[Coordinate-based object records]

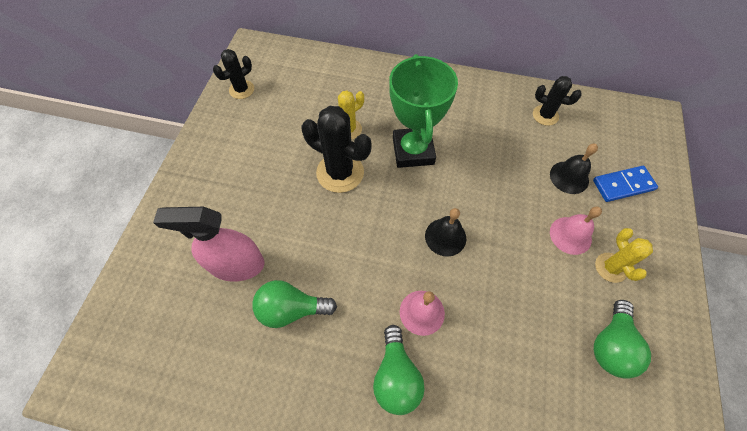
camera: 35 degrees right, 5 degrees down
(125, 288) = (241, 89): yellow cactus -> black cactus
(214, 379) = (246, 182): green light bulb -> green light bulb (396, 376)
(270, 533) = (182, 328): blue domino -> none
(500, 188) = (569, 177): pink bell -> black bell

Problem description: Count every line of the data in which the word "black" appears, and report only the total.

Answer to this problem: 2